[Data items]
┌──

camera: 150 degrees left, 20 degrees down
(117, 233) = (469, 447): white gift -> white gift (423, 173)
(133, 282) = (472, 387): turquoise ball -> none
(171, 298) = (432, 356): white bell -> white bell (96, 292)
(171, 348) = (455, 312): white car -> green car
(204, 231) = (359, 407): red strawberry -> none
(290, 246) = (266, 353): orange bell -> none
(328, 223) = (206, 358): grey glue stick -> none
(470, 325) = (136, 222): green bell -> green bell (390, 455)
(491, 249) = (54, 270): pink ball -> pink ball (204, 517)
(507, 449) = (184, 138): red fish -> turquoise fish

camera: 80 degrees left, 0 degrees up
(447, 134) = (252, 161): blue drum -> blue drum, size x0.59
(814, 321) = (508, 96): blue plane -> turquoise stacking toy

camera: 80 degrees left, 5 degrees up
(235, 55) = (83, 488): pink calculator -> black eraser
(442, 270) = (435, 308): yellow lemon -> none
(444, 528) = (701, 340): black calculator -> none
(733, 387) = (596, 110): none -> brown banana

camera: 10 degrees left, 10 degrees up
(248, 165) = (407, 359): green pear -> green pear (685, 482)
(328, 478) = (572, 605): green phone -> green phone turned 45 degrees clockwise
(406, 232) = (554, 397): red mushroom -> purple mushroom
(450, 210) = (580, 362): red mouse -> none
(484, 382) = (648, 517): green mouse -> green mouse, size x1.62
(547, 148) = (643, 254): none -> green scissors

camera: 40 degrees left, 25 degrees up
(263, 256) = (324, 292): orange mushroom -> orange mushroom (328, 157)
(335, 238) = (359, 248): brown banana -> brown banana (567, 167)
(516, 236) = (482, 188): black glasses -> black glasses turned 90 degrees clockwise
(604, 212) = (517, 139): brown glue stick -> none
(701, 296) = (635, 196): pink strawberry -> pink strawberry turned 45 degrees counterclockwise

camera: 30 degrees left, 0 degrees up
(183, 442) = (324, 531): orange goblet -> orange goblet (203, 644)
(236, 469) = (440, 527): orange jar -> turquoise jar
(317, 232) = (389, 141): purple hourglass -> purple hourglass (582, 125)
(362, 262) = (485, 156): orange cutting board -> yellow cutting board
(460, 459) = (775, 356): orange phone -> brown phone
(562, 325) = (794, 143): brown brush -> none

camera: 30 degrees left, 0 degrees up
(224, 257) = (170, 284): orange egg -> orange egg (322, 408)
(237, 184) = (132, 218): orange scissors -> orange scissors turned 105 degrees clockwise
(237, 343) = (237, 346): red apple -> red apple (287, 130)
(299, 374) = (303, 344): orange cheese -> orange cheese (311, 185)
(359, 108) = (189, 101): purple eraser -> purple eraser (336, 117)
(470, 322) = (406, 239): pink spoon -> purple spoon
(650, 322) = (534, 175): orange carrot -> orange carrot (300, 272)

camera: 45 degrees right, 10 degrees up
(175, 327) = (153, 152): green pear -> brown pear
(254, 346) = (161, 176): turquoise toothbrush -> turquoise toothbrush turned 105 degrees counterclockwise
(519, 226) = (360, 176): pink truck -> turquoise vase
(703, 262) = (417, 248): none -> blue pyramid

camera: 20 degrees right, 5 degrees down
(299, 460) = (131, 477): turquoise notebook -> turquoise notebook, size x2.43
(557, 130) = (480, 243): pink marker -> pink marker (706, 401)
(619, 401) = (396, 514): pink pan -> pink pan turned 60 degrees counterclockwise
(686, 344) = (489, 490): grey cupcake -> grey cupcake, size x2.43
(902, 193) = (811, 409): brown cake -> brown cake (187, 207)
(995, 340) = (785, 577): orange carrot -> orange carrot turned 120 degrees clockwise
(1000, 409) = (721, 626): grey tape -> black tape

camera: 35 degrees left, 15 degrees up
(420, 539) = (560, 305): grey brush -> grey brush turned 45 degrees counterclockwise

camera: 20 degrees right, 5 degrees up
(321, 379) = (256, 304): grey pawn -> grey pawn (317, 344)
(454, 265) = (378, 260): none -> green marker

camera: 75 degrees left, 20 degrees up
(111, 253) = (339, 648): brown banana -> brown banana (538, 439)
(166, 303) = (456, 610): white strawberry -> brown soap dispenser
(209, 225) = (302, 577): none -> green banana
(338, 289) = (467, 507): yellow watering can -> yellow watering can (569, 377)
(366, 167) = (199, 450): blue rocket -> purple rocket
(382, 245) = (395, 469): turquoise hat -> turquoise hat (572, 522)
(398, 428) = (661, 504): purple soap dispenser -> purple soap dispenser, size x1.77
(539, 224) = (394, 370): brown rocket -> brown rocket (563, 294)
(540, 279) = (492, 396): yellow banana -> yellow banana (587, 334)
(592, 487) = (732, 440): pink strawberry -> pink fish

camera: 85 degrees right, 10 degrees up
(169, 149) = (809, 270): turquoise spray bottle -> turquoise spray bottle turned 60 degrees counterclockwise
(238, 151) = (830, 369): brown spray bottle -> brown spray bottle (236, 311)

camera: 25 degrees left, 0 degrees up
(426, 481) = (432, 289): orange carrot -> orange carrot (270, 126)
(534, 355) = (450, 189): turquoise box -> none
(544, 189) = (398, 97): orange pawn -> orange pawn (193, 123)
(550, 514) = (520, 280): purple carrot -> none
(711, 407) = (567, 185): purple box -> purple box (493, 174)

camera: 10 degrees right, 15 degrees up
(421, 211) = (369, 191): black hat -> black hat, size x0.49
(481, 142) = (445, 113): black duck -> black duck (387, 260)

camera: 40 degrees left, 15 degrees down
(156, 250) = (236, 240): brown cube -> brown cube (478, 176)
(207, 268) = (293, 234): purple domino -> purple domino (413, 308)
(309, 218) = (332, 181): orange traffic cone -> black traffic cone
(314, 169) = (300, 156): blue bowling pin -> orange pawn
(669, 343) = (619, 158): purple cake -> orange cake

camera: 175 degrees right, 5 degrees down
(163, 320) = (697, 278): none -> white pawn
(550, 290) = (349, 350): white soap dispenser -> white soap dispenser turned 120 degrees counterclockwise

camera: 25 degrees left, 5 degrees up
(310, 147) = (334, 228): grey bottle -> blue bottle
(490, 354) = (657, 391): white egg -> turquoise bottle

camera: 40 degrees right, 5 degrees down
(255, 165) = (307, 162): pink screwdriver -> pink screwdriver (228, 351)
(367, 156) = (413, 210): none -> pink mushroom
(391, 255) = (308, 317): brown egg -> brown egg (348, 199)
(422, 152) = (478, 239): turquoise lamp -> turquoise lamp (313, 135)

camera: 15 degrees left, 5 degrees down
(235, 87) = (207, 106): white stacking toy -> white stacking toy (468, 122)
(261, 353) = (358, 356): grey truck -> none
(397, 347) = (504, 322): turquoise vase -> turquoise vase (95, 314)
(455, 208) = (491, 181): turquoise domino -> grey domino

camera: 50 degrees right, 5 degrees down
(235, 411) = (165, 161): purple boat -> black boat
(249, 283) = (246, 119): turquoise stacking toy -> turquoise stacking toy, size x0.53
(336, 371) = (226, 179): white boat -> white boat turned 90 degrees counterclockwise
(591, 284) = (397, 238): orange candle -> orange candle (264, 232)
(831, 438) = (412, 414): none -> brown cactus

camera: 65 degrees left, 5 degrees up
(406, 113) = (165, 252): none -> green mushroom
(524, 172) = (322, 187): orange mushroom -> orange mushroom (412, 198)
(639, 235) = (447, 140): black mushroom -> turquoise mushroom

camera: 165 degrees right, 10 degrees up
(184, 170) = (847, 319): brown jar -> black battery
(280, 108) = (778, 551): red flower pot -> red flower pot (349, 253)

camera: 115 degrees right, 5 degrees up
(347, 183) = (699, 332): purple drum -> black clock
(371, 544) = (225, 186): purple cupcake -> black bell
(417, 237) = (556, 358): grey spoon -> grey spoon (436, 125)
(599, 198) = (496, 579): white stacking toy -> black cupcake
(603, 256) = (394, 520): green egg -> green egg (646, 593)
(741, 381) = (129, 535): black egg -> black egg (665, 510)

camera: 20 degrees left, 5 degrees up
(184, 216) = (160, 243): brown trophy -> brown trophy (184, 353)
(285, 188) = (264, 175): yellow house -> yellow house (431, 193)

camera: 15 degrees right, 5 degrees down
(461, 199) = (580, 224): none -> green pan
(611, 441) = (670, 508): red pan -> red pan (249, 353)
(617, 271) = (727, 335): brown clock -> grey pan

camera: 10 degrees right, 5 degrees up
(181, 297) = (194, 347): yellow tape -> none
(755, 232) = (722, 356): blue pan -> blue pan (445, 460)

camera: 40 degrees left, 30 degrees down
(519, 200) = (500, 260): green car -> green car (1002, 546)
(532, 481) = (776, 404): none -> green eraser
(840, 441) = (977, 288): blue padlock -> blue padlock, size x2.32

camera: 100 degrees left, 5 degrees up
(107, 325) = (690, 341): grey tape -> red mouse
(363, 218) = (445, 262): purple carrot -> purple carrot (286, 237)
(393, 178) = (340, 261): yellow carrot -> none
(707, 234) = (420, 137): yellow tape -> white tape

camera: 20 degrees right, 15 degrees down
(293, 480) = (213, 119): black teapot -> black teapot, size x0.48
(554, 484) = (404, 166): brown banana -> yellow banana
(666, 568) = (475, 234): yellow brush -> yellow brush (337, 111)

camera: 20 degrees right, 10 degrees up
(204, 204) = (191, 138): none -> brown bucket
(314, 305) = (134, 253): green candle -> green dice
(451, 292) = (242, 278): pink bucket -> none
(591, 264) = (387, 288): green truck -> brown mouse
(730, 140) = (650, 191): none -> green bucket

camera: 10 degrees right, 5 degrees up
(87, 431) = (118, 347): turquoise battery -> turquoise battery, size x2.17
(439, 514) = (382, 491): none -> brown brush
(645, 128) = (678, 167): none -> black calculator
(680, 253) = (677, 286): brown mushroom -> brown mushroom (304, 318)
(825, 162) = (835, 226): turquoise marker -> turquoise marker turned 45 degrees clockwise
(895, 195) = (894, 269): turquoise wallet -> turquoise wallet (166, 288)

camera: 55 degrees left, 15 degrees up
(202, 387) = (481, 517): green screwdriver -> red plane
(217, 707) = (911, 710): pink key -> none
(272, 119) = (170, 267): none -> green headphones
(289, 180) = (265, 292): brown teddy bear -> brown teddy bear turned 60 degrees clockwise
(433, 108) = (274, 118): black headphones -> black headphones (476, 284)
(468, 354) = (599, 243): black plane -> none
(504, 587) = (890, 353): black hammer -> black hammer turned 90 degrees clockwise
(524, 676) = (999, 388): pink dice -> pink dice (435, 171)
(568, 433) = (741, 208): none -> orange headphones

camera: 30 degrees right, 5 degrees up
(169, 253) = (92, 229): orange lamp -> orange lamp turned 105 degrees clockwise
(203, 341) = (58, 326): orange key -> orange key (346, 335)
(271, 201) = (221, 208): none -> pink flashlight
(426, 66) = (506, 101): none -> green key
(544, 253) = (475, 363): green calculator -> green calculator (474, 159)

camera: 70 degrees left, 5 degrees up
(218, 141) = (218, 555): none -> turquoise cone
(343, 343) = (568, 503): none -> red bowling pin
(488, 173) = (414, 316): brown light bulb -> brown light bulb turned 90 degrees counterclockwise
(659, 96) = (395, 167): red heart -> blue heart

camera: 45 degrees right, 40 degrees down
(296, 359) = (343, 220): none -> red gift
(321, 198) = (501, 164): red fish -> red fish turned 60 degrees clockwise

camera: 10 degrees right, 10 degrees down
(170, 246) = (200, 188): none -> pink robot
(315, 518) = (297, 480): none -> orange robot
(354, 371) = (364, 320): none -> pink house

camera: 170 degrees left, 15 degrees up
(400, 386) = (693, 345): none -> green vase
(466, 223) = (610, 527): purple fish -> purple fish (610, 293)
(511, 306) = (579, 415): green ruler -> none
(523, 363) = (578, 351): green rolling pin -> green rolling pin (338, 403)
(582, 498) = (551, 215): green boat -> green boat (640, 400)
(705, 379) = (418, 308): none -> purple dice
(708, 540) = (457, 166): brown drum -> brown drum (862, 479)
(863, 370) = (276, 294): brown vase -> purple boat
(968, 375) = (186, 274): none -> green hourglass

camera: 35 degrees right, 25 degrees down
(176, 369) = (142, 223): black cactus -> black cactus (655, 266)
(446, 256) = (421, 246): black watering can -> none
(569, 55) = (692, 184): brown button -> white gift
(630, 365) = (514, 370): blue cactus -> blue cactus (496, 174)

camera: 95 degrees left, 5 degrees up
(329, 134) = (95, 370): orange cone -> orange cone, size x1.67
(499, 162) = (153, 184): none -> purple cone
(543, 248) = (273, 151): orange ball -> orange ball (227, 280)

└──

From the records above, copy only the lines starting with the line that holds "(391, 255) = (308, 317): brown" and going on through the line that holds "(249, 283) = (246, 119): turquoise", exactly as written.

(391, 255) = (308, 317): brown egg -> brown egg (348, 199)
(422, 152) = (478, 239): turquoise lamp -> turquoise lamp (313, 135)

camera: 15 degrees left, 5 degrees down
(235, 87) = (207, 106): white stacking toy -> white stacking toy (468, 122)
(261, 353) = (358, 356): grey truck -> none
(397, 347) = (504, 322): turquoise vase -> turquoise vase (95, 314)
(455, 208) = (491, 181): turquoise domino -> grey domino

camera: 50 degrees right, 5 degrees down
(235, 411) = (165, 161): purple boat -> black boat
(249, 283) = (246, 119): turquoise stacking toy -> turquoise stacking toy, size x0.53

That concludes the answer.